### Directions:
Transcribe the records below word for word, beginning with the first line and stopping after the line that contains "camera: 55 degrees left, 15 degrees down"; pictures are not part of the copy.

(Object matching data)
= Beginning of Section =

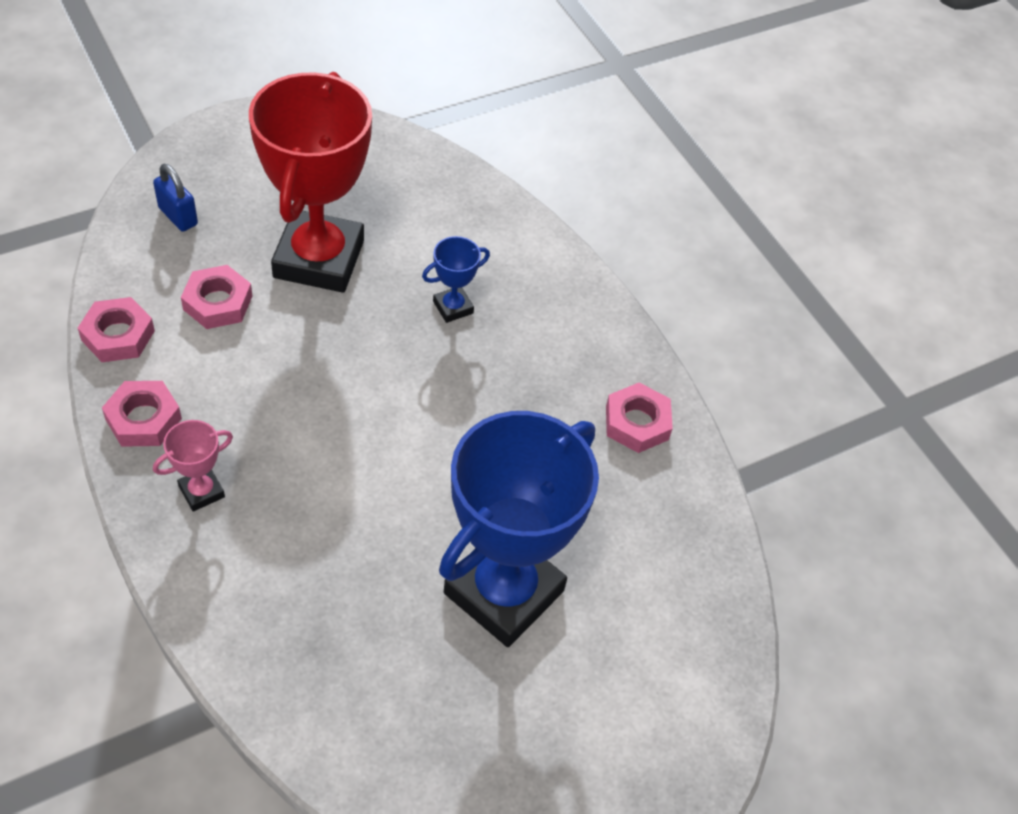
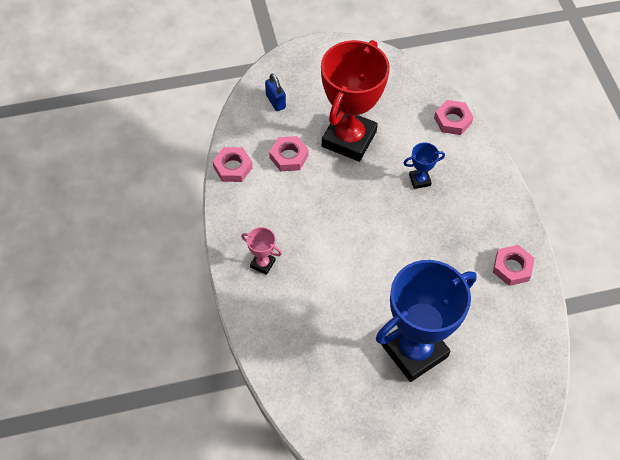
camera: 20 degrees right, 5 degrees up
(143, 419) = (239, 217): pink nut -> pink nut (452, 120)
(201, 491) = (262, 264): pink trophy -> pink trophy turned 45 degrees clockwise

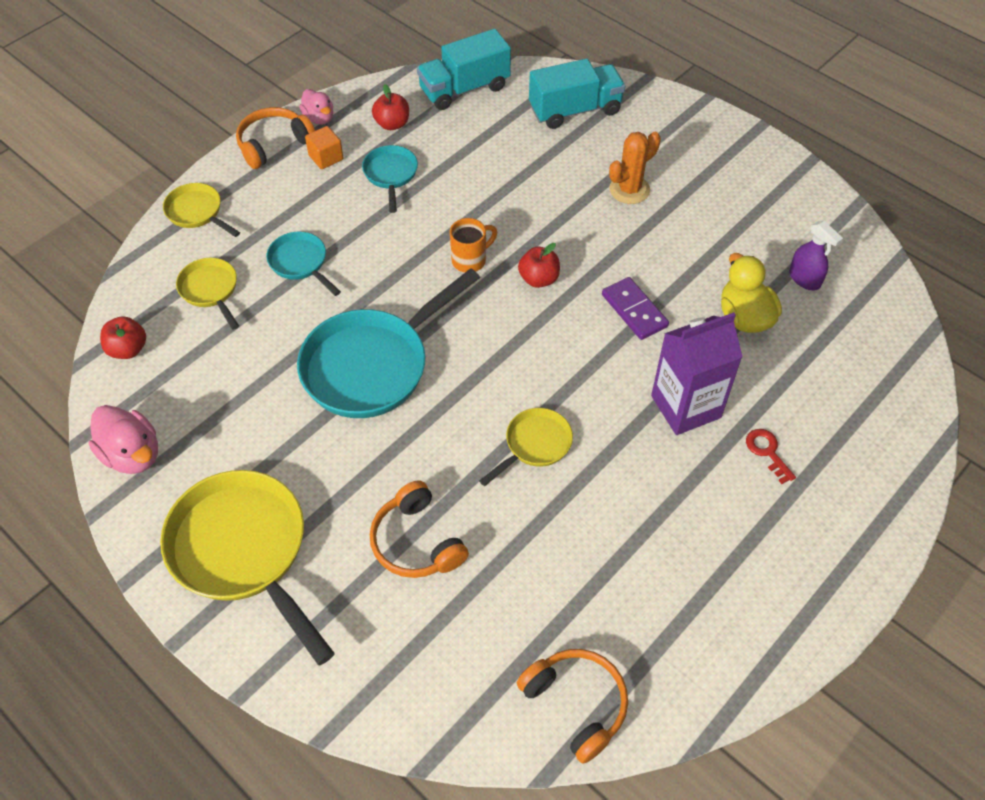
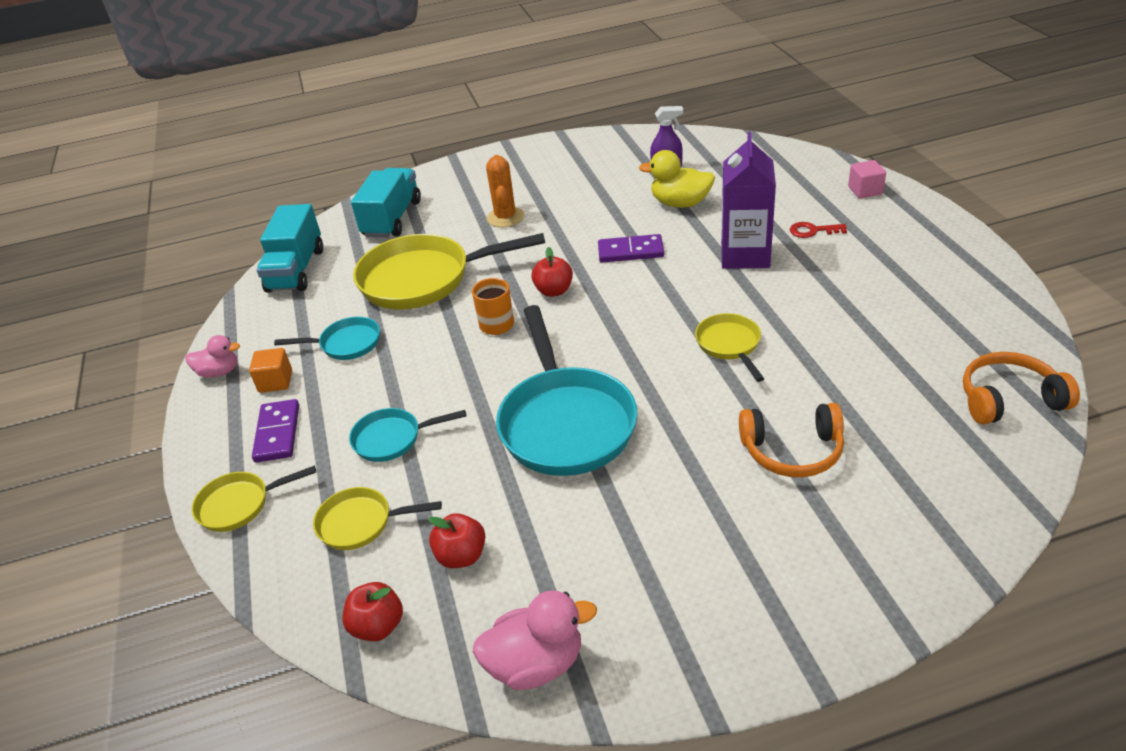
camera: 55 degrees left, 15 degrees down
(244, 551) = (732, 591): yellow pan -> yellow pan (423, 279)
(273, 192) = (277, 433): none -> purple domino
(274, 144) = (215, 415): orange headphones -> none
(391, 175) = (346, 344): turquoise pan -> turquoise pan turned 150 degrees clockwise
(392, 124) = (285, 325): red apple -> red apple (461, 556)
(882, 477) = (865, 191): none -> pink cube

= End of Section =

### Completed task:
camera: 20 degrees right, 5 degrees up
(143, 419) = (239, 217): pink nut -> pink nut (452, 120)
(201, 491) = (262, 264): pink trophy -> pink trophy turned 45 degrees clockwise

camera: 55 degrees left, 15 degrees down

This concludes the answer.